(Your assignment):
Transcribe every entry word for word, but skip the images.

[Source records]
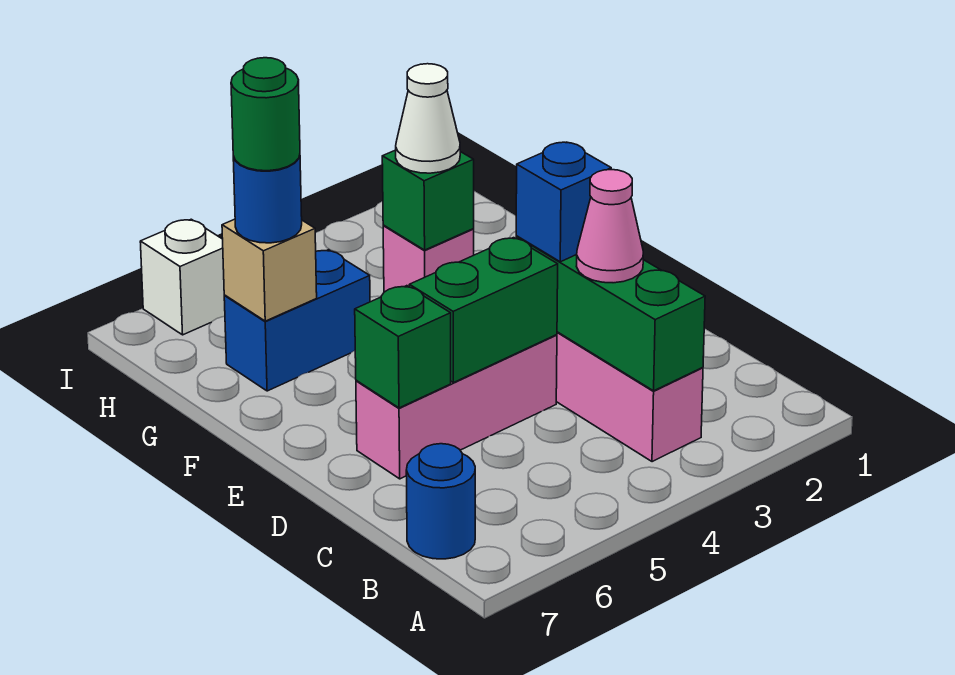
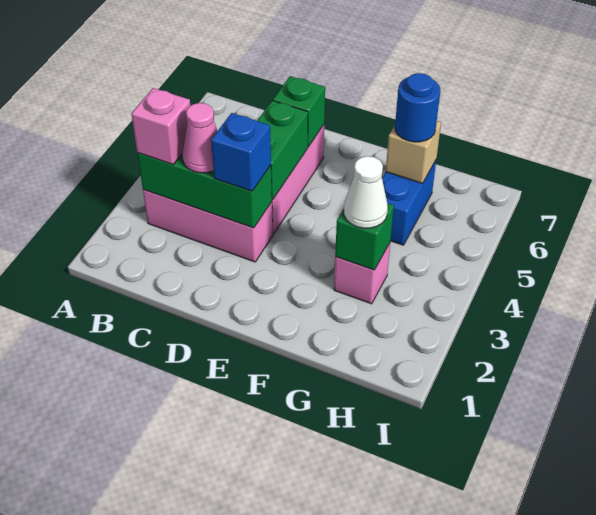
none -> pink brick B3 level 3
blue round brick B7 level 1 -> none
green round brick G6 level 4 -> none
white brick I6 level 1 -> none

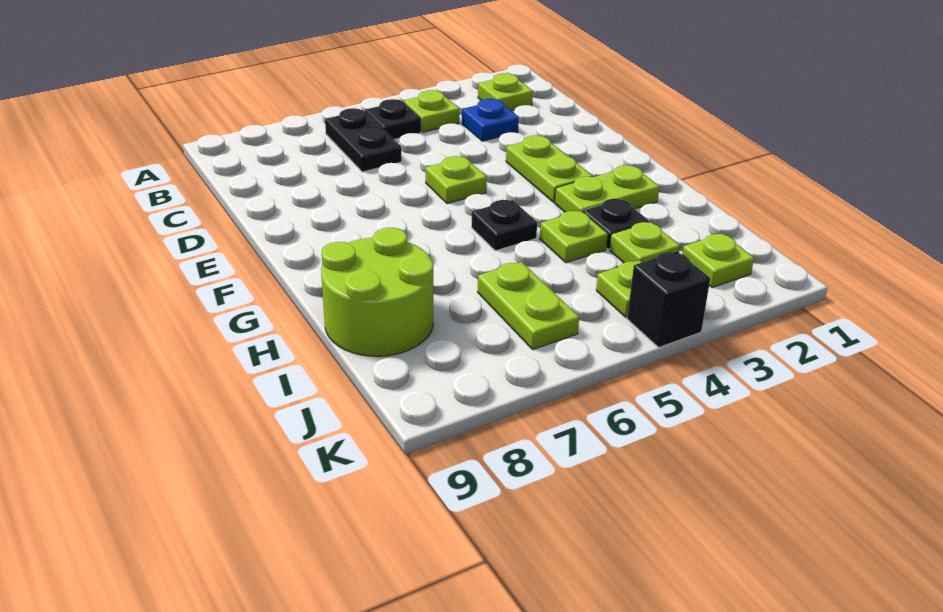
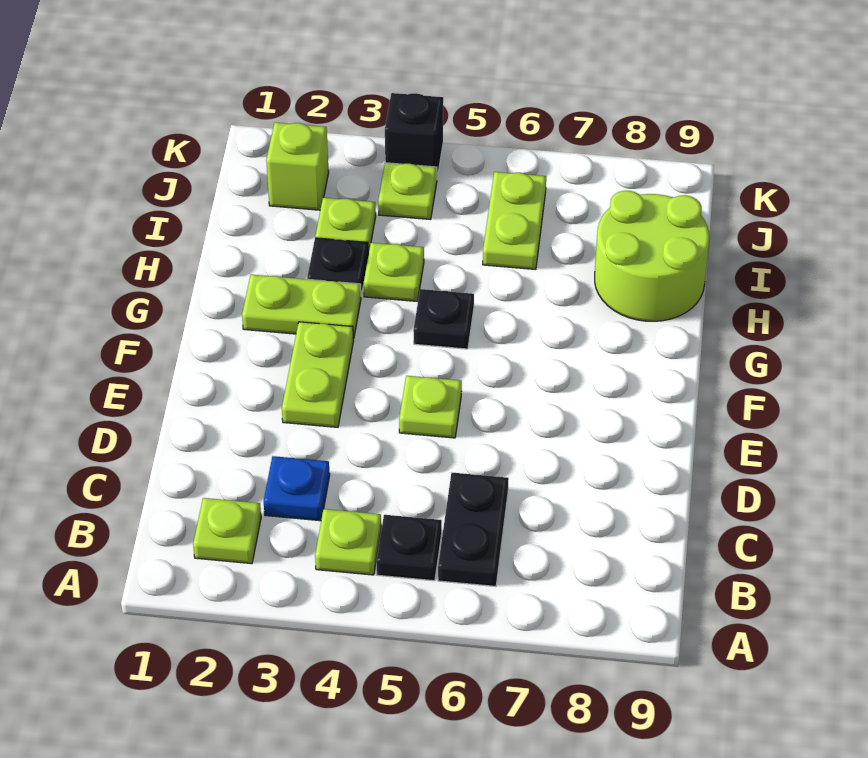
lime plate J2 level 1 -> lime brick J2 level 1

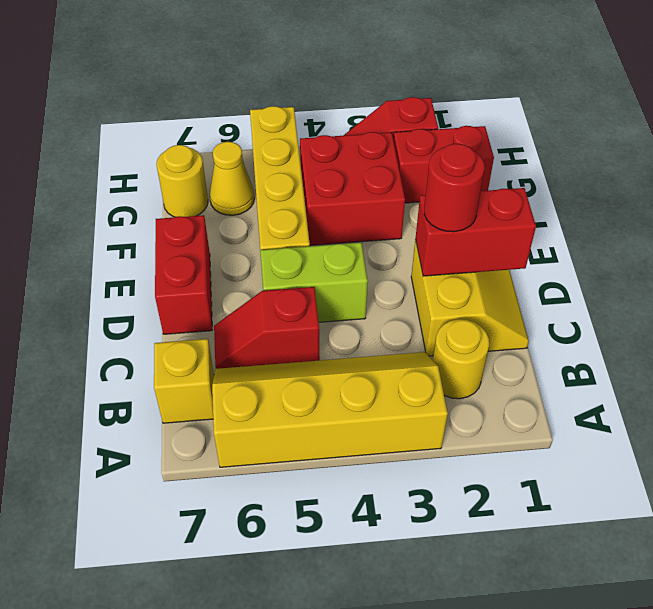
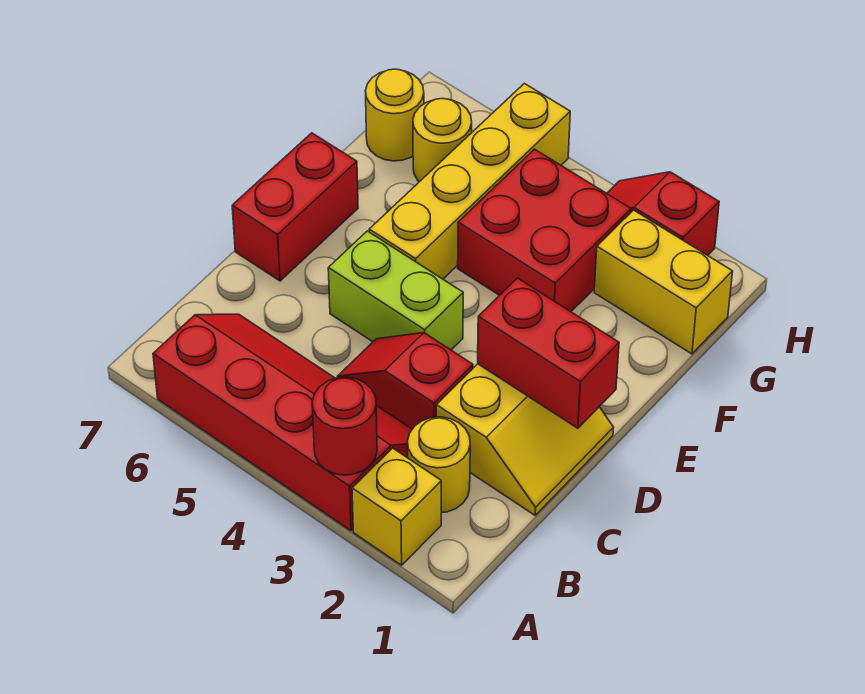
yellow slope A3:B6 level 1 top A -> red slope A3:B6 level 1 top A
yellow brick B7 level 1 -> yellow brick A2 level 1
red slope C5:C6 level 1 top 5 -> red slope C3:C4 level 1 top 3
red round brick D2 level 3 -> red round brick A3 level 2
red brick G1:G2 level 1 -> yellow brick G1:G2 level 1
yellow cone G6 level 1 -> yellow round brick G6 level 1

(Solution below):
none -> pink brick B3 level 3
blue round brick B7 level 1 -> none
green round brick G6 level 4 -> none
white brick I6 level 1 -> none

lime plate J2 level 1 -> lime brick J2 level 1

yellow slope A3:B6 level 1 top A -> red slope A3:B6 level 1 top A
yellow brick B7 level 1 -> yellow brick A2 level 1
red slope C5:C6 level 1 top 5 -> red slope C3:C4 level 1 top 3
red round brick D2 level 3 -> red round brick A3 level 2
red brick G1:G2 level 1 -> yellow brick G1:G2 level 1
yellow cone G6 level 1 -> yellow round brick G6 level 1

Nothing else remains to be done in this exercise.